### Itemized modification records
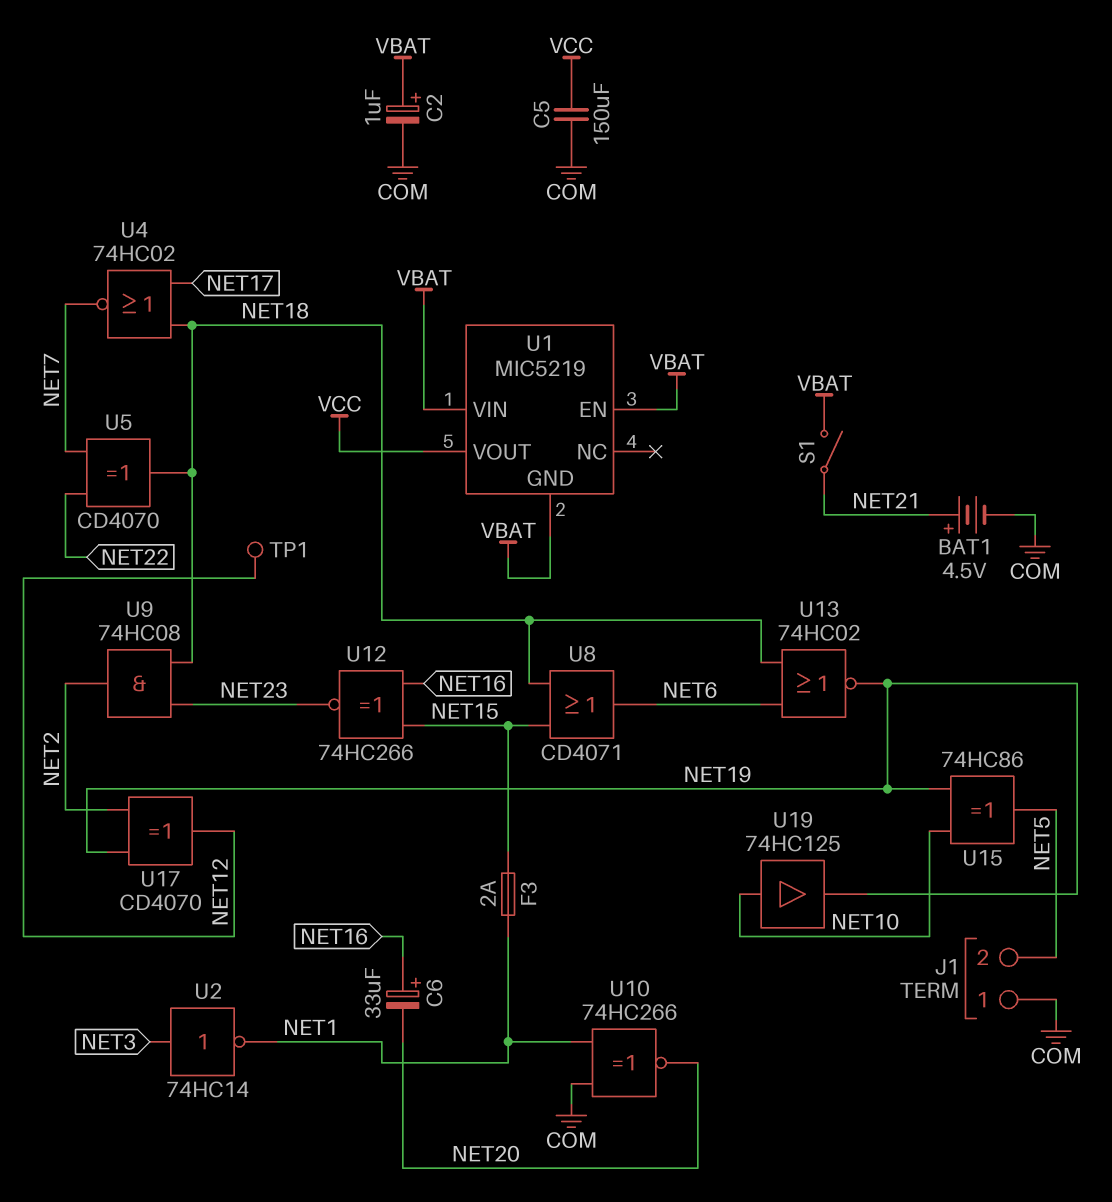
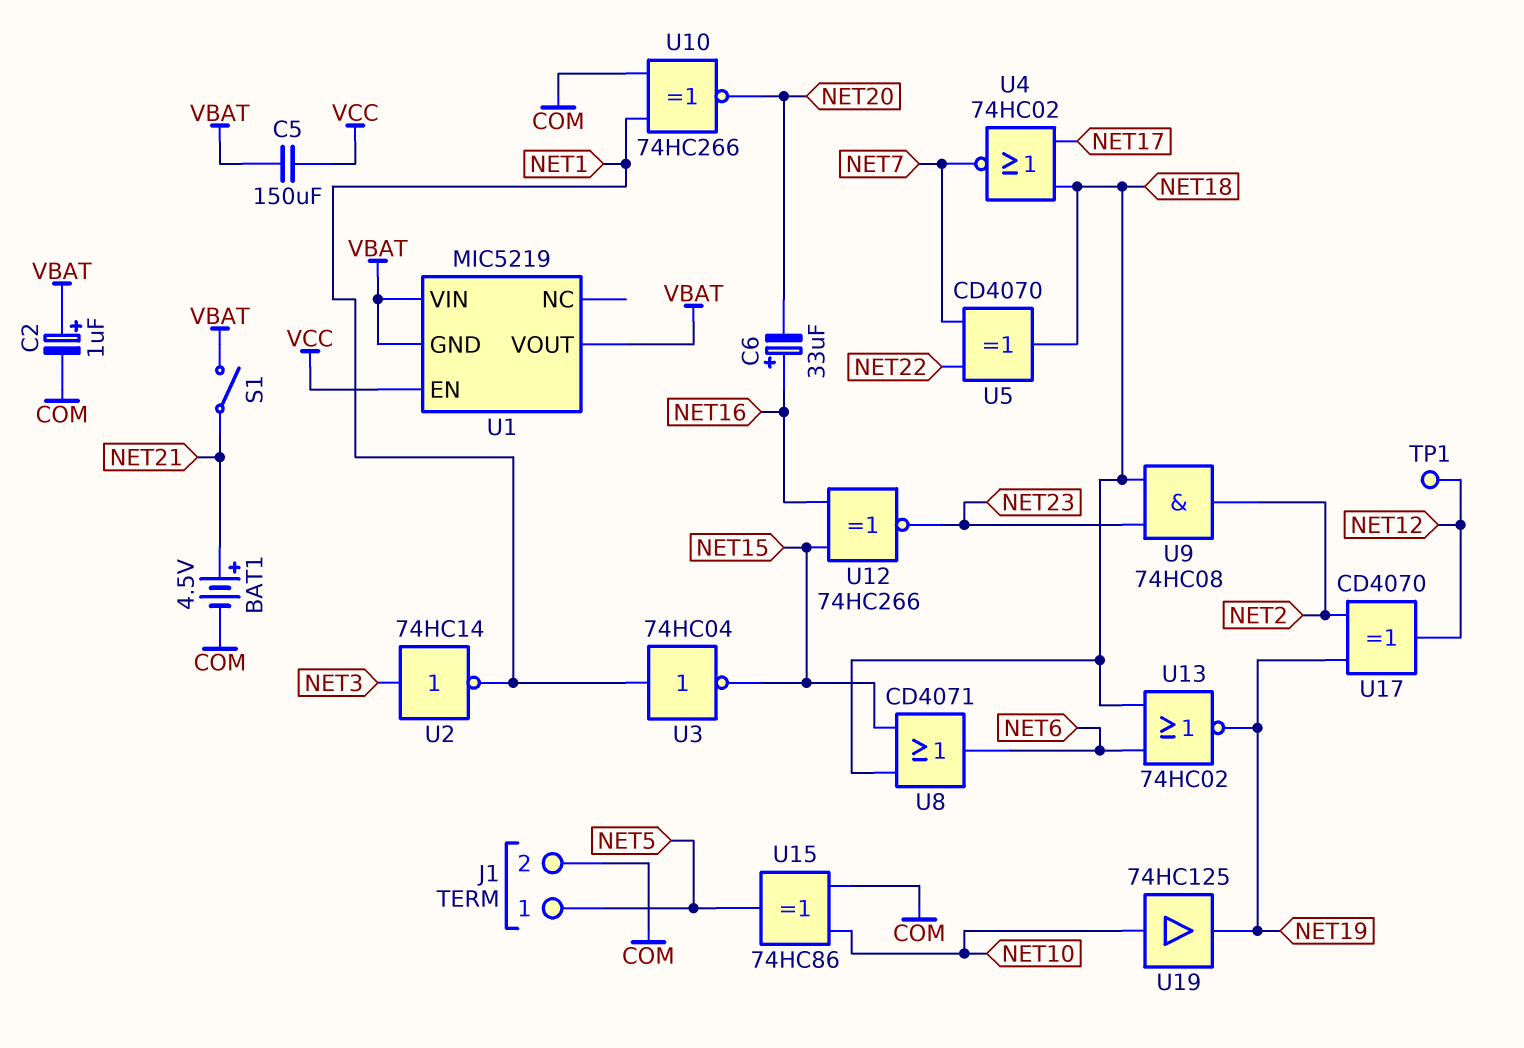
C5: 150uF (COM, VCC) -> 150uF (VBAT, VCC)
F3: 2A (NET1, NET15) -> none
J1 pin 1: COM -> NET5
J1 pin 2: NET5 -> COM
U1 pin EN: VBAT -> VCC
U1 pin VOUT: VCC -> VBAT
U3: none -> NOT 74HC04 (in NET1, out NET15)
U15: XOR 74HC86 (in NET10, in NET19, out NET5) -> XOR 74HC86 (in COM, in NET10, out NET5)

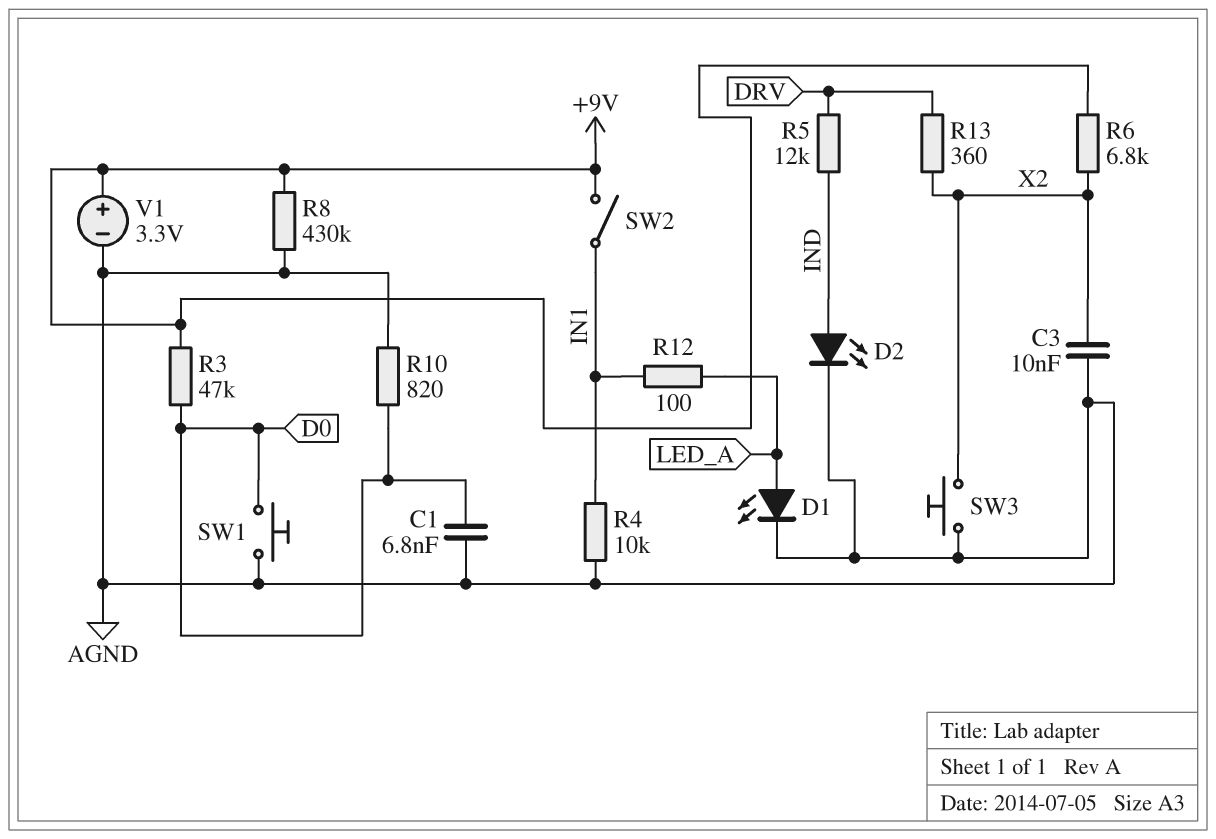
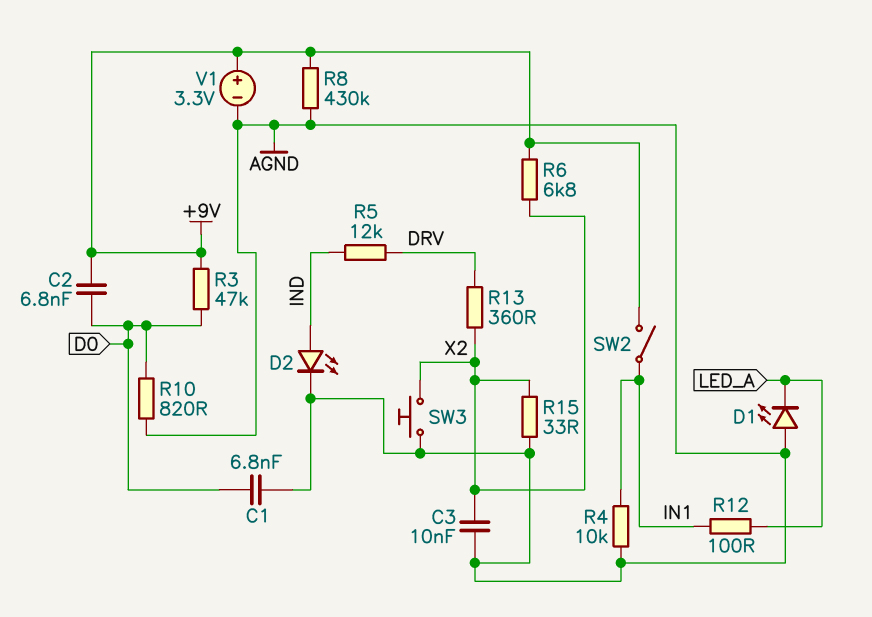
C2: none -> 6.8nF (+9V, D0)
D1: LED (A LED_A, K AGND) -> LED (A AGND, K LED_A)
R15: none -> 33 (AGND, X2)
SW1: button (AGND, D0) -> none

### TO DO
When a line in the records above contains the word "VBAT", copy it.

### YOUR RESPONSE
C5: 150uF (COM, VCC) -> 150uF (VBAT, VCC)
U1 pin EN: VBAT -> VCC
U1 pin VOUT: VCC -> VBAT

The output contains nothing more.